= Beginning of Section =
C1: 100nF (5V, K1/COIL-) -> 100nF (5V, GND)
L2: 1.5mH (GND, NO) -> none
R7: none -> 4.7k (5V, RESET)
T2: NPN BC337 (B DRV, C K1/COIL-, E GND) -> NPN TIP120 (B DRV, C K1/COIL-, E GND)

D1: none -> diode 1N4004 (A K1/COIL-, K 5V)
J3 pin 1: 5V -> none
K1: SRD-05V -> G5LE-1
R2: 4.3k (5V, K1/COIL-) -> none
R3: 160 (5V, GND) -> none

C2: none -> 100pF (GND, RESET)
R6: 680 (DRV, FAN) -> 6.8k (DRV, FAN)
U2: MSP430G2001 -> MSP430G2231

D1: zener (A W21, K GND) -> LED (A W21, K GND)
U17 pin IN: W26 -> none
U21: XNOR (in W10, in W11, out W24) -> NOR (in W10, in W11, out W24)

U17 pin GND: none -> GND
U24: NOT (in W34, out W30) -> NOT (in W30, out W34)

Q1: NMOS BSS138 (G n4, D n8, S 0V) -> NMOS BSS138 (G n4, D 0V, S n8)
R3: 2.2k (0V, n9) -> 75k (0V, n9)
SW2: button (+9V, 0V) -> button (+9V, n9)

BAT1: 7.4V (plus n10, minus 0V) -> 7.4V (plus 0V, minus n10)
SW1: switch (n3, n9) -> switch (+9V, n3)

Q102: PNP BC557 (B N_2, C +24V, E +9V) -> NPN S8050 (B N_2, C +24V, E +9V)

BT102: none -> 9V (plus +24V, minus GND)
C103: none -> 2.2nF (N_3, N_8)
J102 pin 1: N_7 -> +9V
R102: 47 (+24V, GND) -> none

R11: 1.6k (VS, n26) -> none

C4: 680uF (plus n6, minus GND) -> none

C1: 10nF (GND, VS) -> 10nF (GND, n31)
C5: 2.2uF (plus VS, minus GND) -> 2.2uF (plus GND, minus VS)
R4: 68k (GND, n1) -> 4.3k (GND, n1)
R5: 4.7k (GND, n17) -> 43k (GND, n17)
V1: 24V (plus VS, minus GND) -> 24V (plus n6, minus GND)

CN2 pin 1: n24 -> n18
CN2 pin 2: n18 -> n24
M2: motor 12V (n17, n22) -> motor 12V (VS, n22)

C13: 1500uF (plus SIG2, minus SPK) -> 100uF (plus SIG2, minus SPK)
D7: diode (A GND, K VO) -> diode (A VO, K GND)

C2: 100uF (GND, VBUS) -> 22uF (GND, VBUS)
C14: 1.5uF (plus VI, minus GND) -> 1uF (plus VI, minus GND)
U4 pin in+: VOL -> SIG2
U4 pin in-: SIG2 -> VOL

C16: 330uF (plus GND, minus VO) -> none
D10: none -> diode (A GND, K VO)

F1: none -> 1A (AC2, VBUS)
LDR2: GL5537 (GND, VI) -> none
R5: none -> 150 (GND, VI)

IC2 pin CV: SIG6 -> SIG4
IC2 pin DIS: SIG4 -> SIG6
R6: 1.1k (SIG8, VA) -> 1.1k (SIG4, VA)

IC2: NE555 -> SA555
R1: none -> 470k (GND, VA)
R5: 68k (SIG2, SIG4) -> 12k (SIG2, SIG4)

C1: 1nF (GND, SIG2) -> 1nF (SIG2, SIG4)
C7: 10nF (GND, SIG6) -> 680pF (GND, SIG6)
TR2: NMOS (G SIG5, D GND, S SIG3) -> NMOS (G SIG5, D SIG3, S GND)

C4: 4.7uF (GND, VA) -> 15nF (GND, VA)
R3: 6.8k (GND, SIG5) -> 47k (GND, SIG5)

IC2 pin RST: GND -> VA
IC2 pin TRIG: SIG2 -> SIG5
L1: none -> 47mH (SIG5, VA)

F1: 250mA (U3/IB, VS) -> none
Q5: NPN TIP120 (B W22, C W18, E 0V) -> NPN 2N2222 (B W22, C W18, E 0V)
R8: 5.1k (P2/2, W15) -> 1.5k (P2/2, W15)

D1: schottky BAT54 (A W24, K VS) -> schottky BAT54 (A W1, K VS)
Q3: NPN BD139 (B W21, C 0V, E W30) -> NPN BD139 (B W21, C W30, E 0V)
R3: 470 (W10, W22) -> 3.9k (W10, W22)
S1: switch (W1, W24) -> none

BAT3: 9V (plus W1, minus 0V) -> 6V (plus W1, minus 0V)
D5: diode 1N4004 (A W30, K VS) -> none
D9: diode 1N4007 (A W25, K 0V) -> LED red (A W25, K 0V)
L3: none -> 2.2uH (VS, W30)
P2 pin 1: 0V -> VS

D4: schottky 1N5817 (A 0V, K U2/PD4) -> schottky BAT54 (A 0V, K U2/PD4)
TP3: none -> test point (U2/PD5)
= End of Section =
• What to do: Copy each record from above without leaving any out.

• Result:
C1: 100nF (5V, K1/COIL-) -> 100nF (5V, GND)
L2: 1.5mH (GND, NO) -> none
R7: none -> 4.7k (5V, RESET)
T2: NPN BC337 (B DRV, C K1/COIL-, E GND) -> NPN TIP120 (B DRV, C K1/COIL-, E GND)

D1: none -> diode 1N4004 (A K1/COIL-, K 5V)
J3 pin 1: 5V -> none
K1: SRD-05V -> G5LE-1
R2: 4.3k (5V, K1/COIL-) -> none
R3: 160 (5V, GND) -> none

C2: none -> 100pF (GND, RESET)
R6: 680 (DRV, FAN) -> 6.8k (DRV, FAN)
U2: MSP430G2001 -> MSP430G2231

D1: zener (A W21, K GND) -> LED (A W21, K GND)
U17 pin IN: W26 -> none
U21: XNOR (in W10, in W11, out W24) -> NOR (in W10, in W11, out W24)

U17 pin GND: none -> GND
U24: NOT (in W34, out W30) -> NOT (in W30, out W34)

Q1: NMOS BSS138 (G n4, D n8, S 0V) -> NMOS BSS138 (G n4, D 0V, S n8)
R3: 2.2k (0V, n9) -> 75k (0V, n9)
SW2: button (+9V, 0V) -> button (+9V, n9)

BAT1: 7.4V (plus n10, minus 0V) -> 7.4V (plus 0V, minus n10)
SW1: switch (n3, n9) -> switch (+9V, n3)

Q102: PNP BC557 (B N_2, C +24V, E +9V) -> NPN S8050 (B N_2, C +24V, E +9V)

BT102: none -> 9V (plus +24V, minus GND)
C103: none -> 2.2nF (N_3, N_8)
J102 pin 1: N_7 -> +9V
R102: 47 (+24V, GND) -> none

R11: 1.6k (VS, n26) -> none

C4: 680uF (plus n6, minus GND) -> none

C1: 10nF (GND, VS) -> 10nF (GND, n31)
C5: 2.2uF (plus VS, minus GND) -> 2.2uF (plus GND, minus VS)
R4: 68k (GND, n1) -> 4.3k (GND, n1)
R5: 4.7k (GND, n17) -> 43k (GND, n17)
V1: 24V (plus VS, minus GND) -> 24V (plus n6, minus GND)

CN2 pin 1: n24 -> n18
CN2 pin 2: n18 -> n24
M2: motor 12V (n17, n22) -> motor 12V (VS, n22)

C13: 1500uF (plus SIG2, minus SPK) -> 100uF (plus SIG2, minus SPK)
D7: diode (A GND, K VO) -> diode (A VO, K GND)

C2: 100uF (GND, VBUS) -> 22uF (GND, VBUS)
C14: 1.5uF (plus VI, minus GND) -> 1uF (plus VI, minus GND)
U4 pin in+: VOL -> SIG2
U4 pin in-: SIG2 -> VOL

C16: 330uF (plus GND, minus VO) -> none
D10: none -> diode (A GND, K VO)

F1: none -> 1A (AC2, VBUS)
LDR2: GL5537 (GND, VI) -> none
R5: none -> 150 (GND, VI)

IC2 pin CV: SIG6 -> SIG4
IC2 pin DIS: SIG4 -> SIG6
R6: 1.1k (SIG8, VA) -> 1.1k (SIG4, VA)

IC2: NE555 -> SA555
R1: none -> 470k (GND, VA)
R5: 68k (SIG2, SIG4) -> 12k (SIG2, SIG4)

C1: 1nF (GND, SIG2) -> 1nF (SIG2, SIG4)
C7: 10nF (GND, SIG6) -> 680pF (GND, SIG6)
TR2: NMOS (G SIG5, D GND, S SIG3) -> NMOS (G SIG5, D SIG3, S GND)

C4: 4.7uF (GND, VA) -> 15nF (GND, VA)
R3: 6.8k (GND, SIG5) -> 47k (GND, SIG5)

IC2 pin RST: GND -> VA
IC2 pin TRIG: SIG2 -> SIG5
L1: none -> 47mH (SIG5, VA)

F1: 250mA (U3/IB, VS) -> none
Q5: NPN TIP120 (B W22, C W18, E 0V) -> NPN 2N2222 (B W22, C W18, E 0V)
R8: 5.1k (P2/2, W15) -> 1.5k (P2/2, W15)

D1: schottky BAT54 (A W24, K VS) -> schottky BAT54 (A W1, K VS)
Q3: NPN BD139 (B W21, C 0V, E W30) -> NPN BD139 (B W21, C W30, E 0V)
R3: 470 (W10, W22) -> 3.9k (W10, W22)
S1: switch (W1, W24) -> none

BAT3: 9V (plus W1, minus 0V) -> 6V (plus W1, minus 0V)
D5: diode 1N4004 (A W30, K VS) -> none
D9: diode 1N4007 (A W25, K 0V) -> LED red (A W25, K 0V)
L3: none -> 2.2uH (VS, W30)
P2 pin 1: 0V -> VS

D4: schottky 1N5817 (A 0V, K U2/PD4) -> schottky BAT54 (A 0V, K U2/PD4)
TP3: none -> test point (U2/PD5)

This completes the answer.